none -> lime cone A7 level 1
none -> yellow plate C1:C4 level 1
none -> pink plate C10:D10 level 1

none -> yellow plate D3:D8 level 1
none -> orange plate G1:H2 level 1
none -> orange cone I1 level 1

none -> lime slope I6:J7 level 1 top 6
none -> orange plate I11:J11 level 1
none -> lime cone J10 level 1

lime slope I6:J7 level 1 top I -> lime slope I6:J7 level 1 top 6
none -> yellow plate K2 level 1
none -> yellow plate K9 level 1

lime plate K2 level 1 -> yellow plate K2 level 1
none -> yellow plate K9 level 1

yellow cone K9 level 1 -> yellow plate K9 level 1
◆ ◆ ◆ ◆ ◆
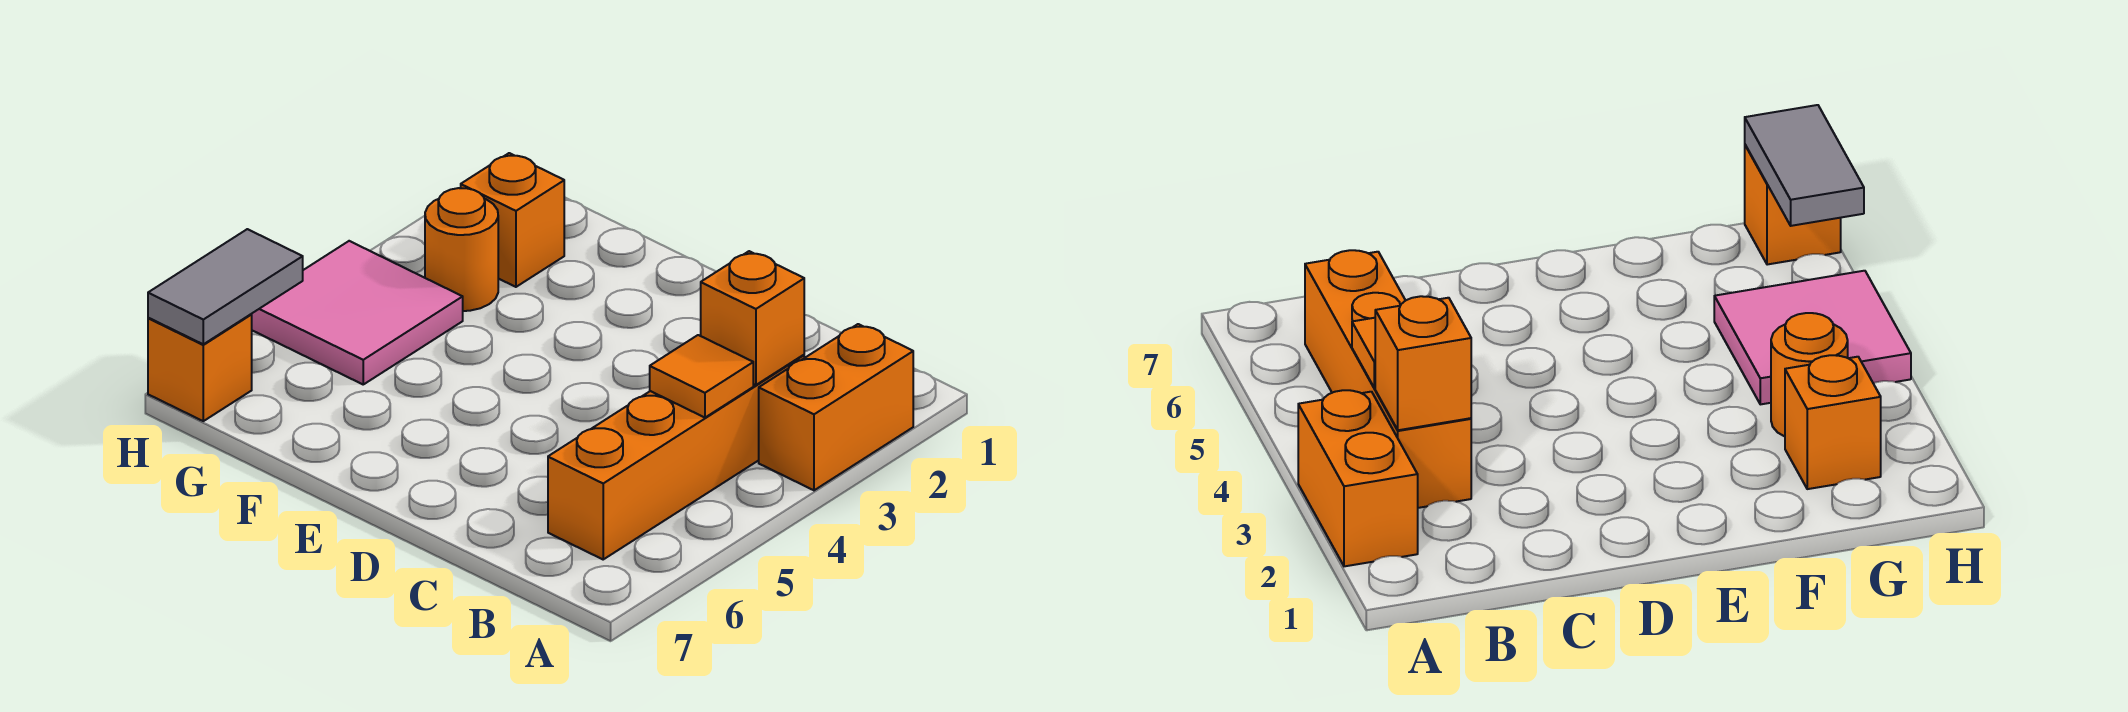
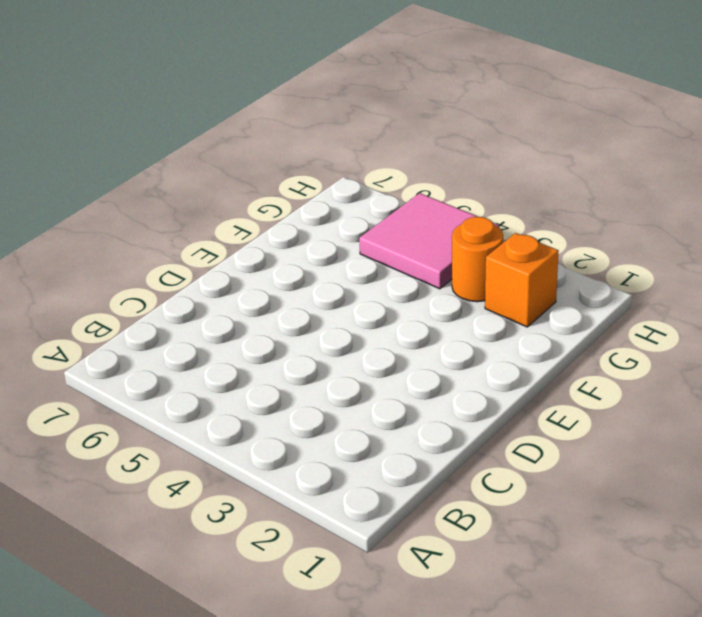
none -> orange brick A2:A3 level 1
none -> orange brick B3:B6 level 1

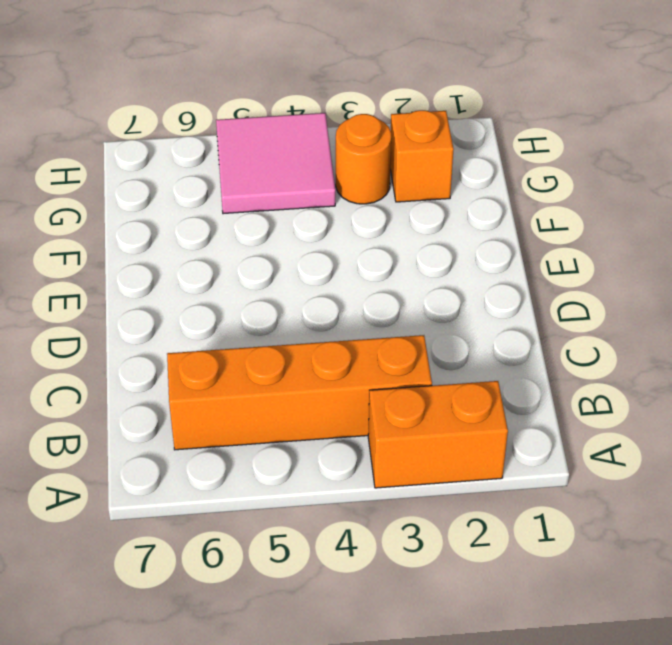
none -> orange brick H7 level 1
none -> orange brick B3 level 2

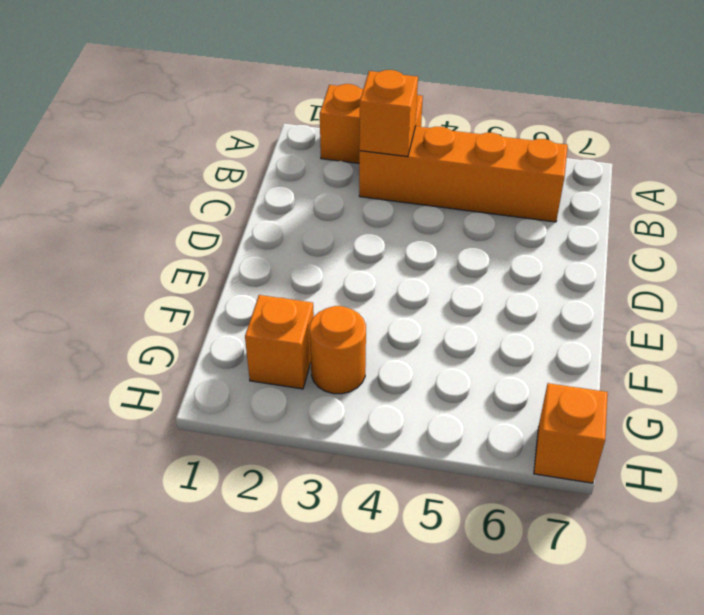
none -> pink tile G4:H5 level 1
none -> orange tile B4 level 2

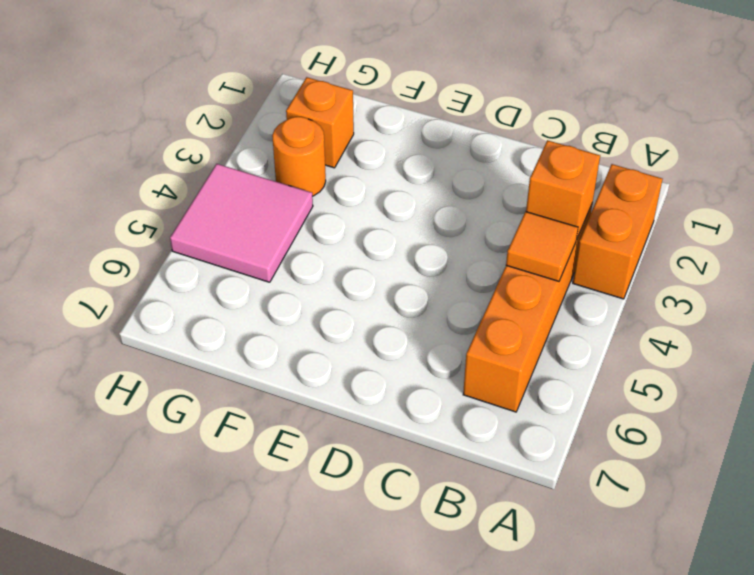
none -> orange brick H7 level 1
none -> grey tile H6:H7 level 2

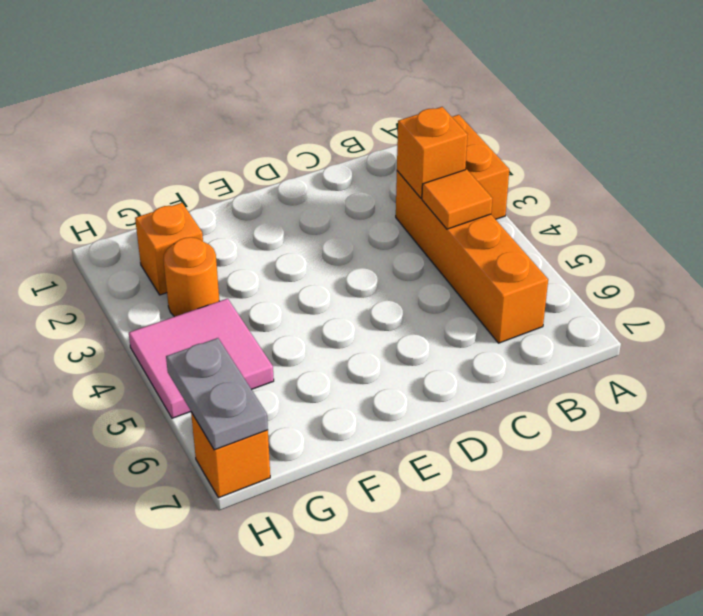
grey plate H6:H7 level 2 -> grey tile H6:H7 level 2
◆ ◆ ◆ ◆ ◆
Please state how many lines in the entries include the string "brick", giving no more than the number.

## Your solution:
5